*WHAT YOU WILL DO*: Sort through the listing below and keep each line with the word "bright". Copy those.

── DATASET CONTENT ──

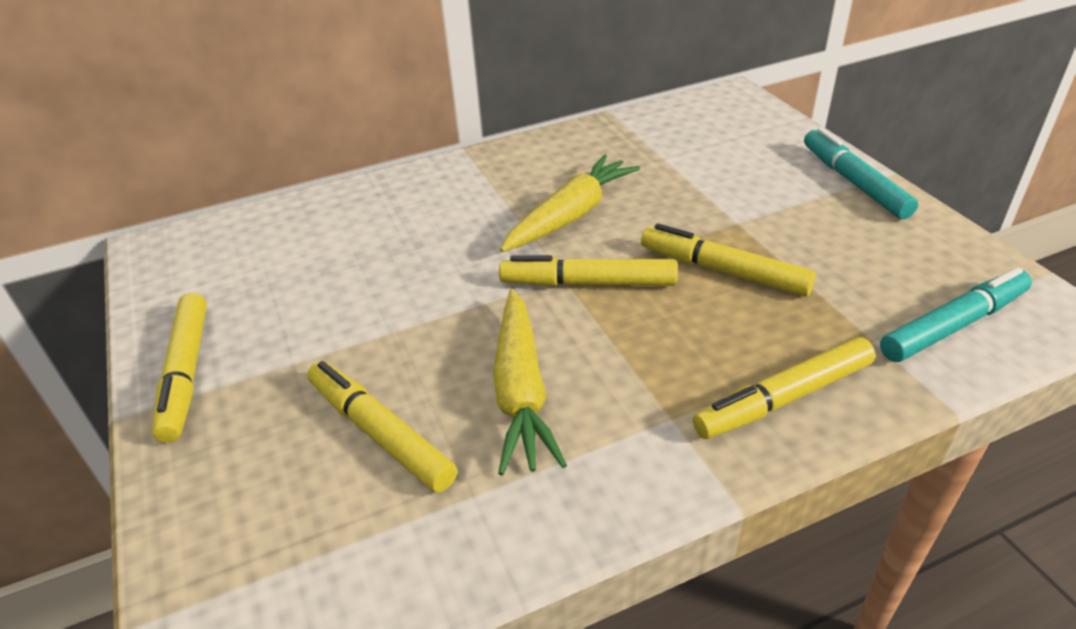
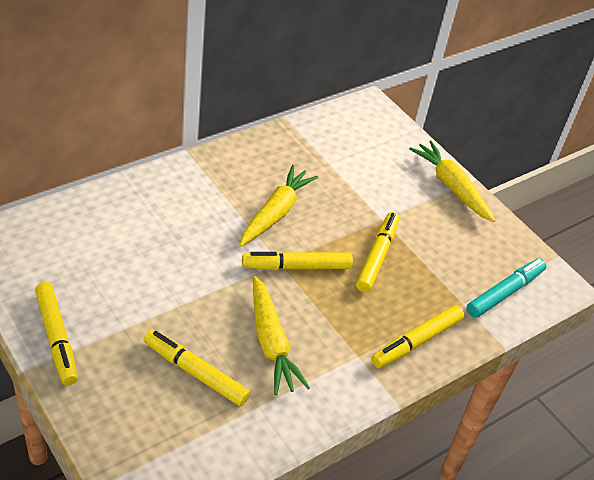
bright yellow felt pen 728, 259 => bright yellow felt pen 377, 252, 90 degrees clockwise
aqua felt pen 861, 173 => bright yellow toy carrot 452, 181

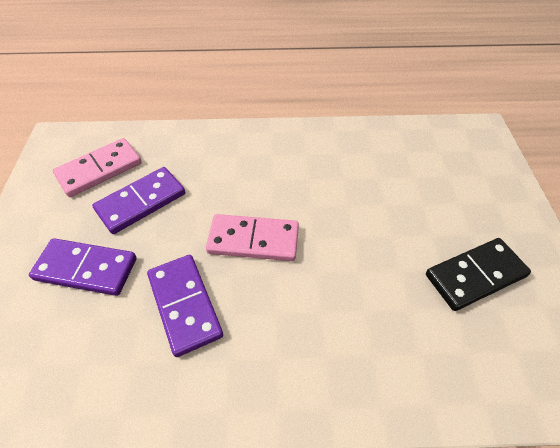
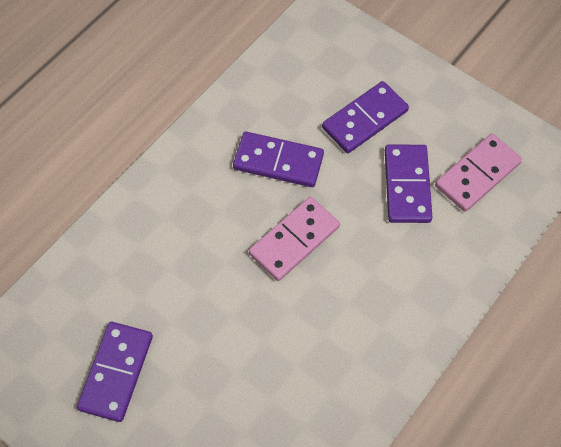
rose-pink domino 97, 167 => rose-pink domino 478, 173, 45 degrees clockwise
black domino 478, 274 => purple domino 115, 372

───

*EXERCISE RESULT*:
bright yellow felt pen 728, 259 => bright yellow felt pen 377, 252, 90 degrees clockwise
aqua felt pen 861, 173 => bright yellow toy carrot 452, 181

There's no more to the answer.